**What you need to do:** From the records below, transcribe only the lines running from the one with "none -> black brick A1 level 1" through the one with "tan tile H4". Keep both of those end lines.

**Data supplied:**
[Start of section]
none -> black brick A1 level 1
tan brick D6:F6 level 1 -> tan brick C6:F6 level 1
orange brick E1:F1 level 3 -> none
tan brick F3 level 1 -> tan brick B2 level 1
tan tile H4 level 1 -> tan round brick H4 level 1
[End of section]
[Start of section]
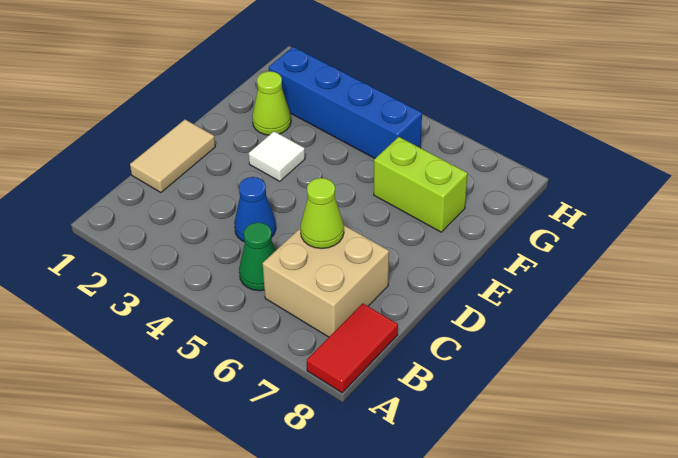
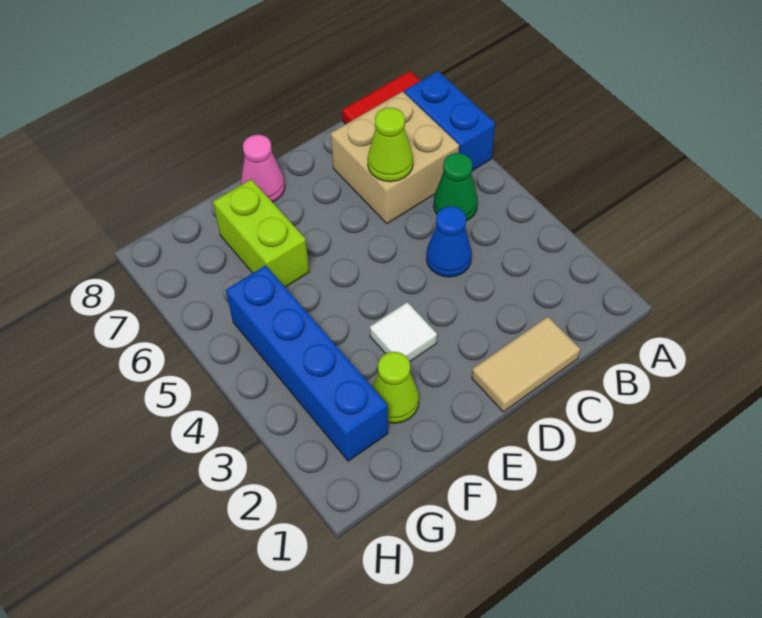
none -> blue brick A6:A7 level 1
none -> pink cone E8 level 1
[End of section]
[Start of section]
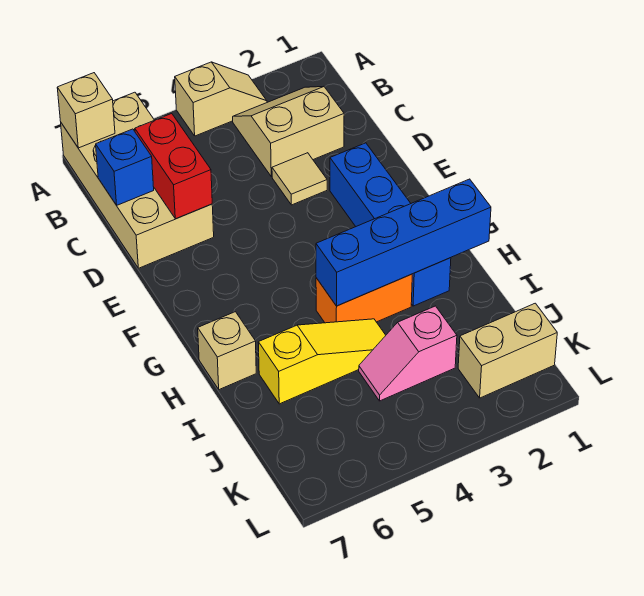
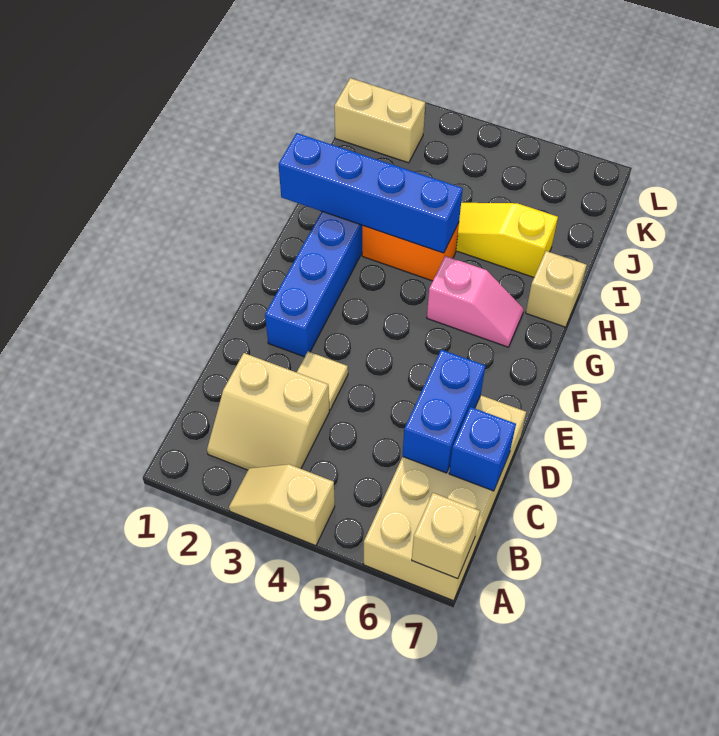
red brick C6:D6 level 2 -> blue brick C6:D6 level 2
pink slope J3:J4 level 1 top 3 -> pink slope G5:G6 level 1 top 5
[End of section]
**Worked solution:**
none -> black brick A1 level 1
tan brick D6:F6 level 1 -> tan brick C6:F6 level 1
orange brick E1:F1 level 3 -> none
tan brick F3 level 1 -> tan brick B2 level 1
tan tile H4 level 1 -> tan round brick H4 level 1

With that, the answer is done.